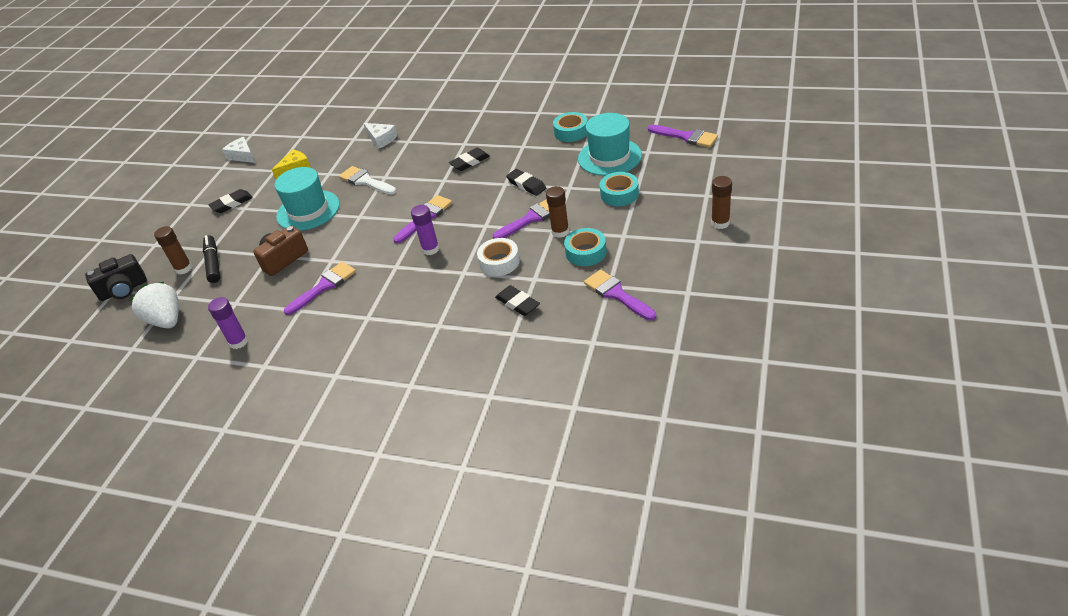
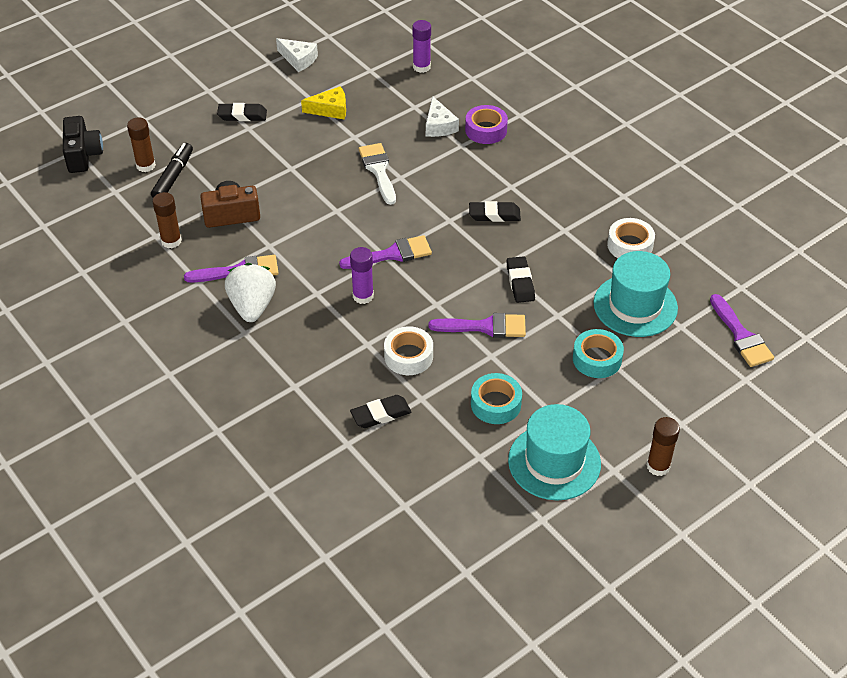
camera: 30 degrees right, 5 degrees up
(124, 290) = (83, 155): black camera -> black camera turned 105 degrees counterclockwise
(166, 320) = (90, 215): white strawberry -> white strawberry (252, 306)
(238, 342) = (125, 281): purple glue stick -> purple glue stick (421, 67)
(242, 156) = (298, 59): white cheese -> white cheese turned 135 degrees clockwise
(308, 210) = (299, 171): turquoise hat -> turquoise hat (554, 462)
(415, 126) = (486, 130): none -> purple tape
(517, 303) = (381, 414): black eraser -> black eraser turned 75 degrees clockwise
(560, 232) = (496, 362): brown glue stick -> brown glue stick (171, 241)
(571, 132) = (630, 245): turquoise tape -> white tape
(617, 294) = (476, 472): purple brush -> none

—————

_WORK INSTRUCTION_: Each line with "tape" in it must be identified and copied from the material.

_EXERCISE ANSWER_:
(415, 126) = (486, 130): none -> purple tape
(571, 132) = (630, 245): turquoise tape -> white tape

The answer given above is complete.